EXERCISE:
Everything from the first line of the data through the line with "The second view lost the black" is to be echoed exactly, minus the pictures.

-- SUPPLIED ENTRIES follows --

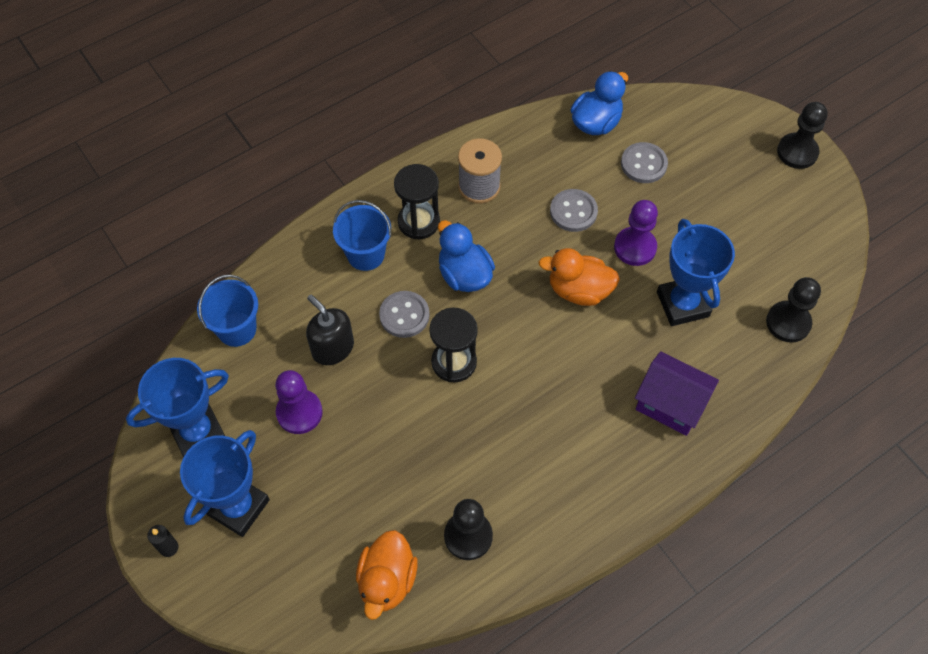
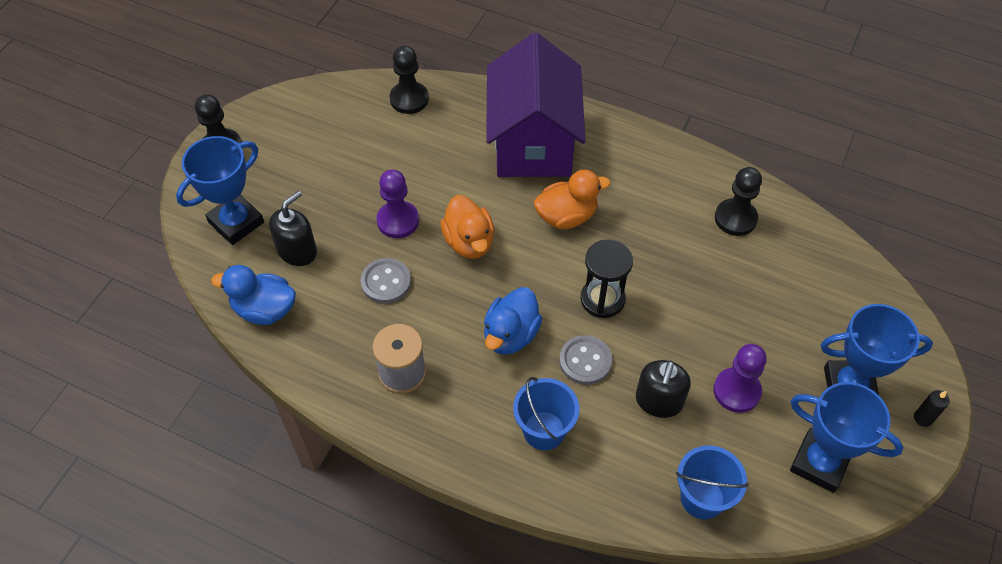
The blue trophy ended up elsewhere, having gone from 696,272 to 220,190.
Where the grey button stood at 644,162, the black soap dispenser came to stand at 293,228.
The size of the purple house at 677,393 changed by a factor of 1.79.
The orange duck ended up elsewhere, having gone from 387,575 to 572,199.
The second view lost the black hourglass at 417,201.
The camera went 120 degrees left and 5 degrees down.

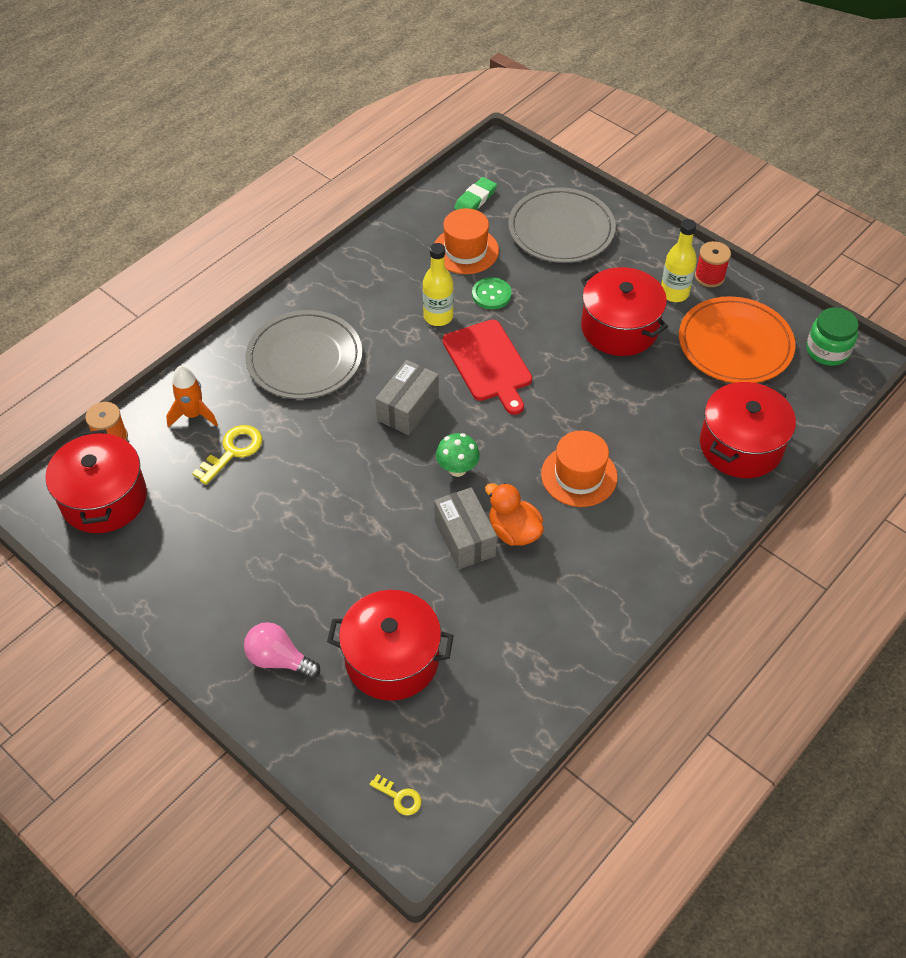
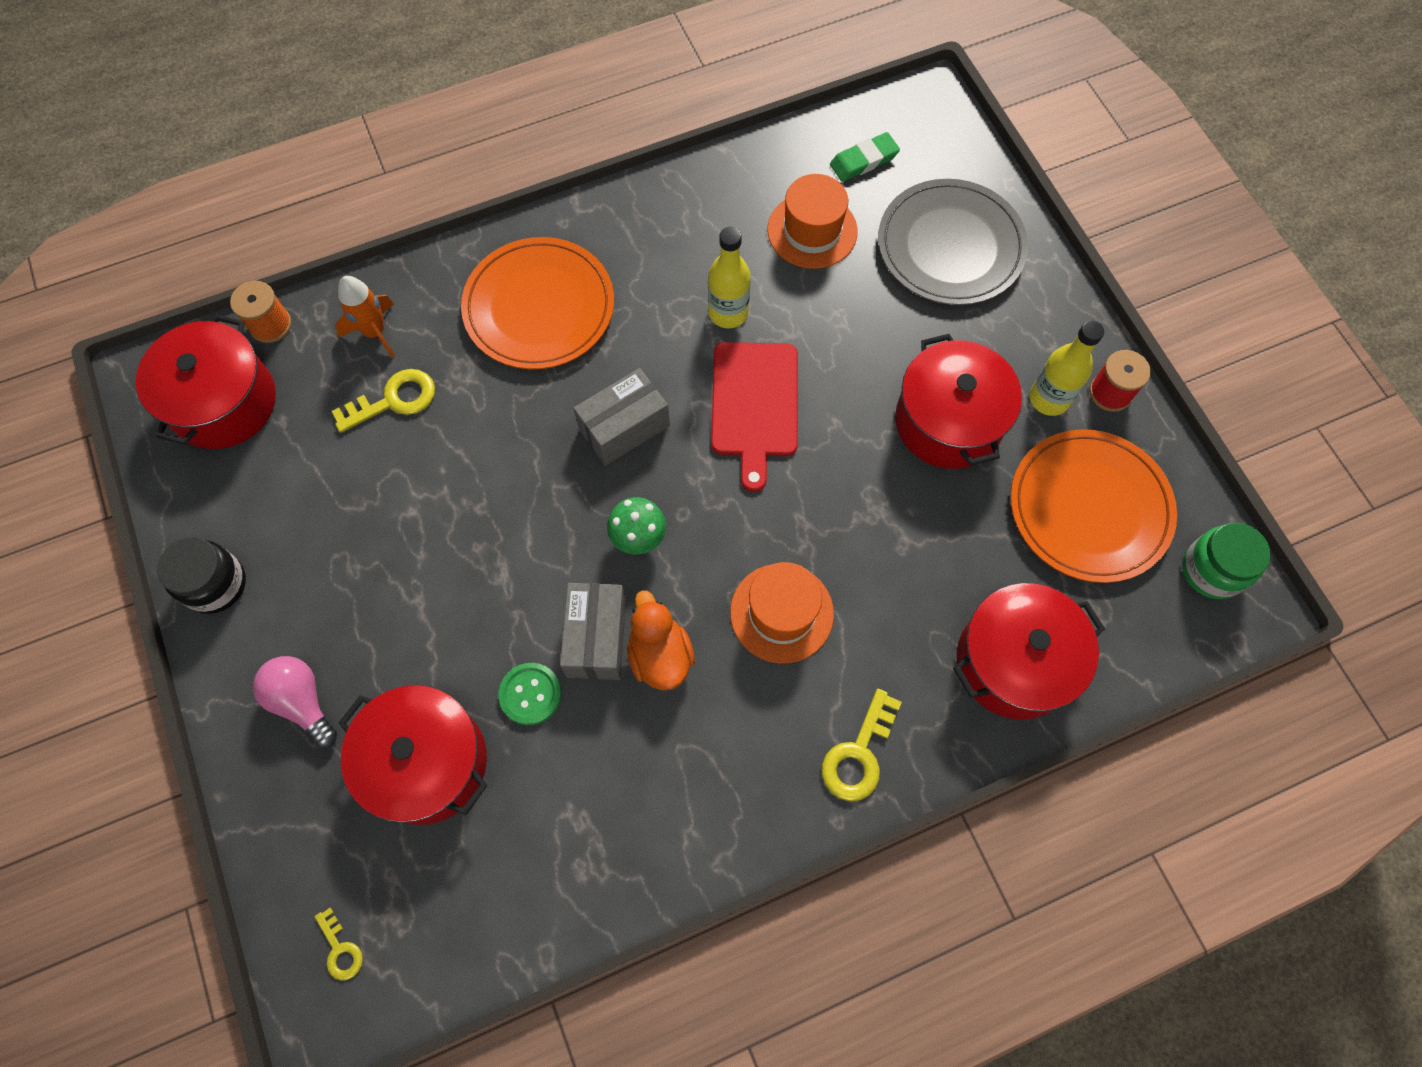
The second view gained the black jar at 201,575.
What was the grey plate at 303,354 turned into the orange plate at 537,303.
The green button ended up elsewhere, having gone from 492,293 to 530,694.
The second view gained the yellow key at 862,745.
The camera went 25 degrees right and 15 degrees up.

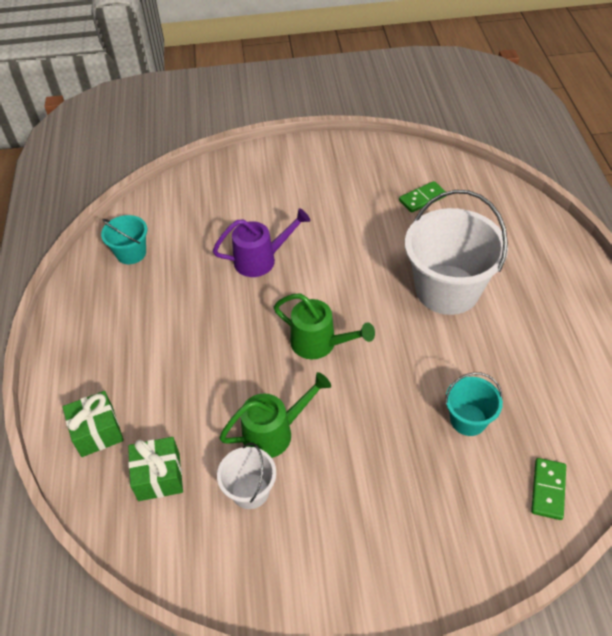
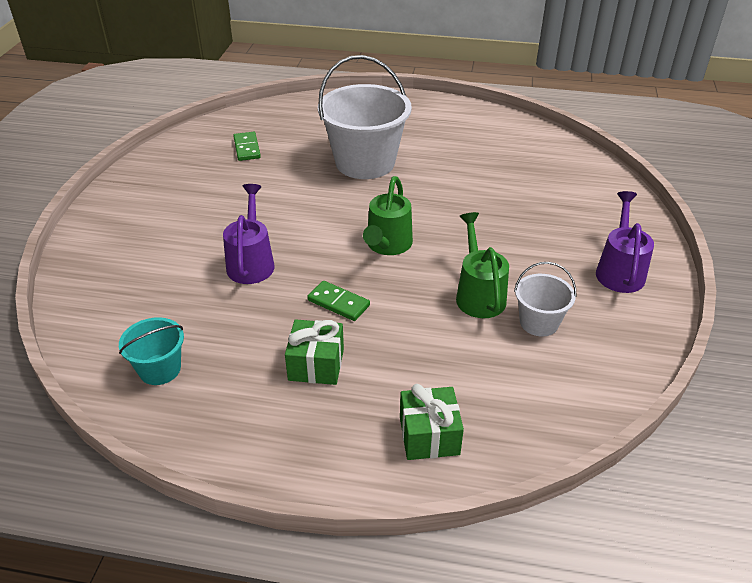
The green gift ended up elsewhere, having gone from 155,469 to 314,352.
The green domino ended up elsewhere, having gone from 548,489 to 338,301.
The green watering can at 324,326 ended up facing another way, 150 degrees clockwise from before.
The second view gained the purple watering can at 625,242.
The second view lost the turquoise bucket at 474,404.
The camera went 75 degrees left and 10 degrees down.

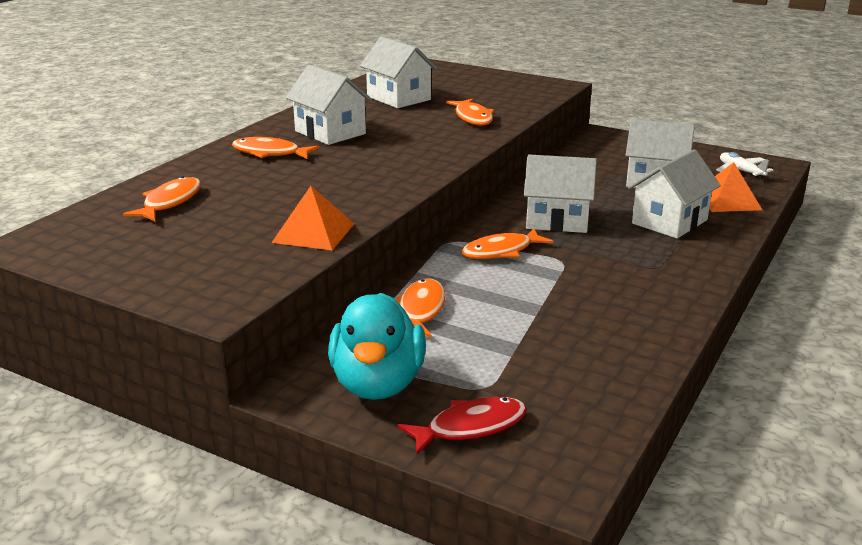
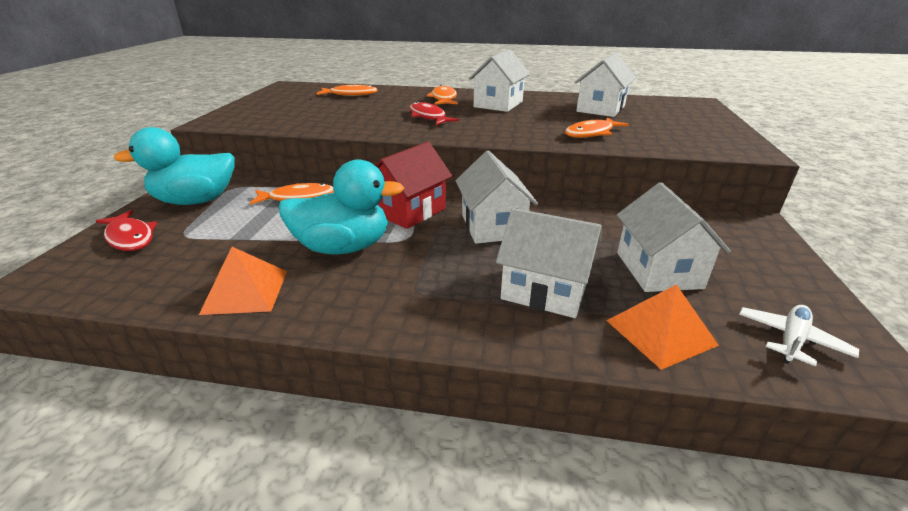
The orange pyramid ended up elsewhere, having gone from 312,218 to 243,281.
The second view gained the turquoise duck at 341,206.
Where the orange fish stood at 507,243, the red house came to stand at 413,185.
The second view gained the red fish at 434,113.
The camera went 70 degrees right and 5 degrees up.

-- SUPPLIED ENTRIES concluded --

RESPONSE FOR THIS EXERCISE:
The blue trophy ended up elsewhere, having gone from 696,272 to 220,190.
Where the grey button stood at 644,162, the black soap dispenser came to stand at 293,228.
The size of the purple house at 677,393 changed by a factor of 1.79.
The orange duck ended up elsewhere, having gone from 387,575 to 572,199.
The second view lost the black hourglass at 417,201.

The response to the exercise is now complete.